Source data:
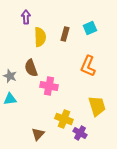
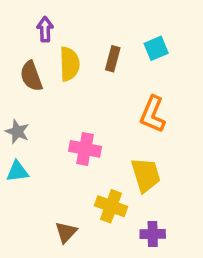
brown semicircle: (31, 68) -> (31, 76), moved
yellow trapezoid: (97, 106) -> (146, 175), moved
purple cross: (80, 133) -> (153, 234), moved, turned -32

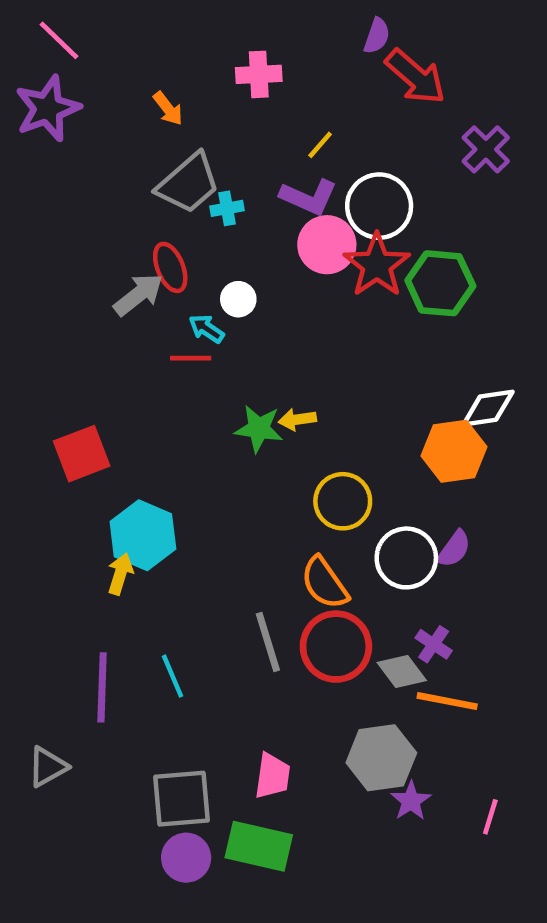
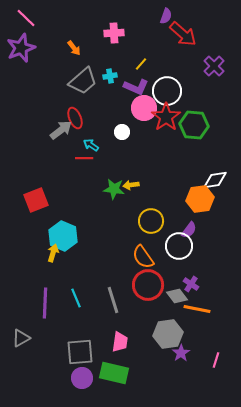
cyan cross: (227, 208) -> (110, 76), moved
white circle: (238, 299) -> (122, 132), moved
purple semicircle: (454, 549) -> (189, 230), moved
gray line: (268, 642) -> (113, 300), moved

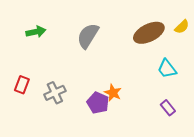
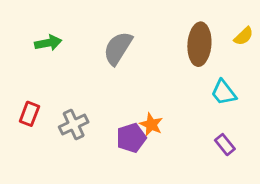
brown ellipse: (149, 33) -> (199, 44), turned -60
purple pentagon: (98, 103) -> (131, 138), turned 30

#### Task statement:
Each line of the entries above that has the word "semicircle" is to be copied.

#### Task answer:
brown semicircle: (31, 68) -> (31, 76), moved
purple semicircle: (454, 549) -> (189, 230), moved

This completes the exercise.